Description of the task: Copy out only the span from the line with "(391, 266) = (318, 160): red" to the end of the data, both ends kept, word for word.

(Scene edit records)
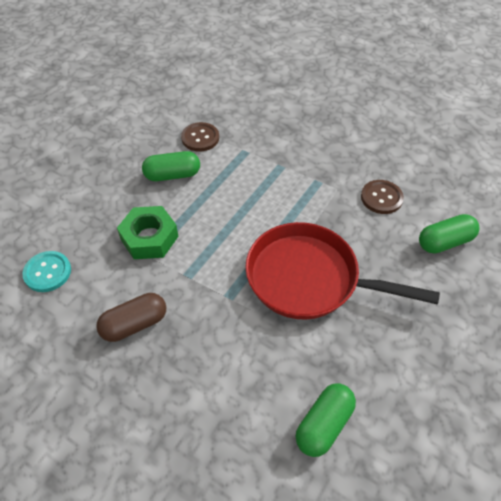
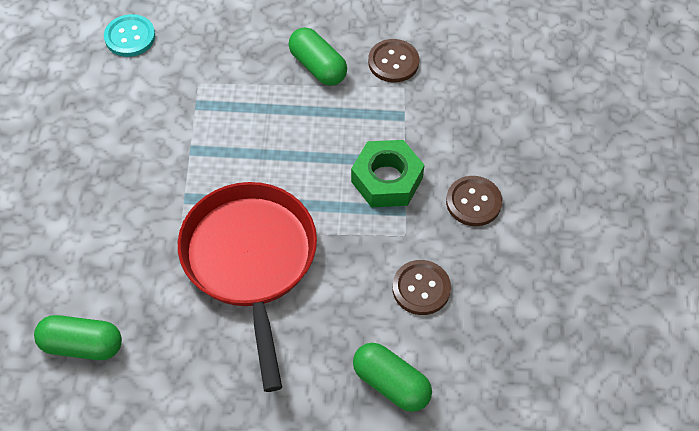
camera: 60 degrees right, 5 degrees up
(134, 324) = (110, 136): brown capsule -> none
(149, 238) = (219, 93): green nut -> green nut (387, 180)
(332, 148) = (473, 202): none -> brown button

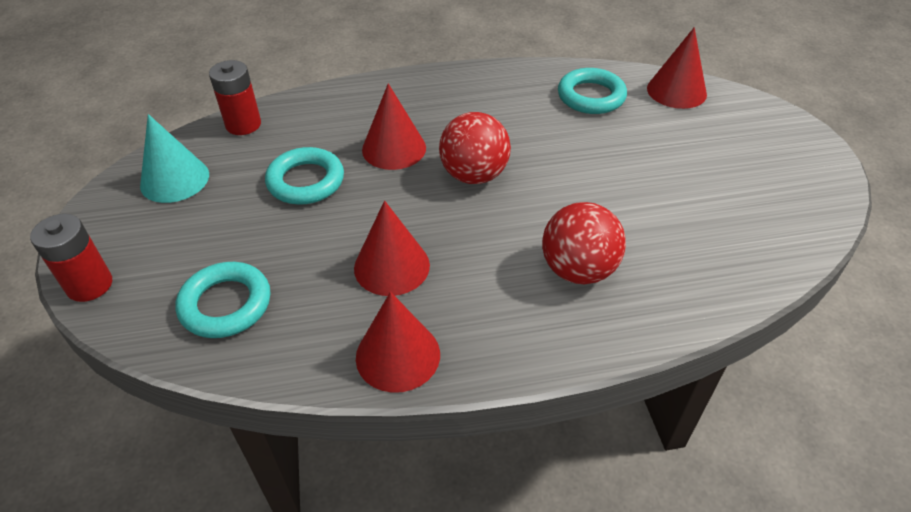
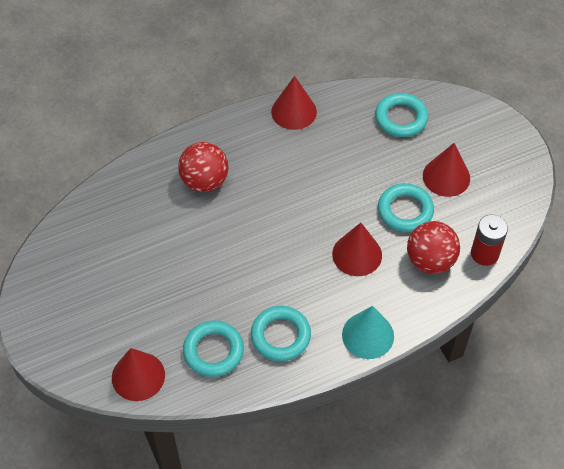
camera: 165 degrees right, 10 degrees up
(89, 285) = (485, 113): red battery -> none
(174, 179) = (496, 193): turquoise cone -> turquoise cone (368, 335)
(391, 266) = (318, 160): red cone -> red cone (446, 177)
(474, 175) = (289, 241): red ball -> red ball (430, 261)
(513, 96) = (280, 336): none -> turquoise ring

Result for this exercise:
(391, 266) = (318, 160): red cone -> red cone (446, 177)
(474, 175) = (289, 241): red ball -> red ball (430, 261)
(513, 96) = (280, 336): none -> turquoise ring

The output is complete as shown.